* [DATA BLOCK]:
_ _ _
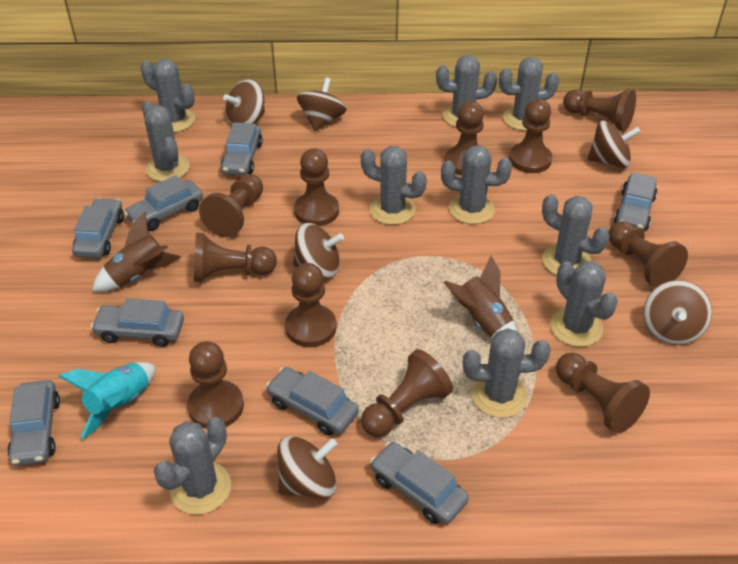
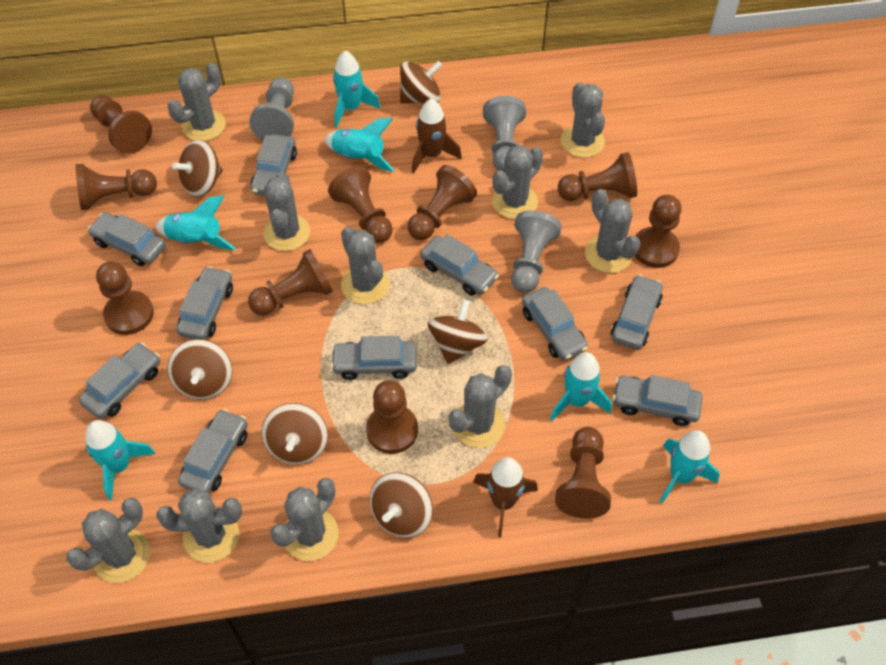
brown pawn: 11 -> 10
grey car: 8 -> 10
grey pawn: 0 -> 3
turquoise rocket: 1 -> 6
_ _ _
* [PROMPT]: Give back the material exactly as written, images excluded.

* [WORKED SOLUTION]:
brown pawn: 11 -> 10
grey car: 8 -> 10
grey pawn: 0 -> 3
turquoise rocket: 1 -> 6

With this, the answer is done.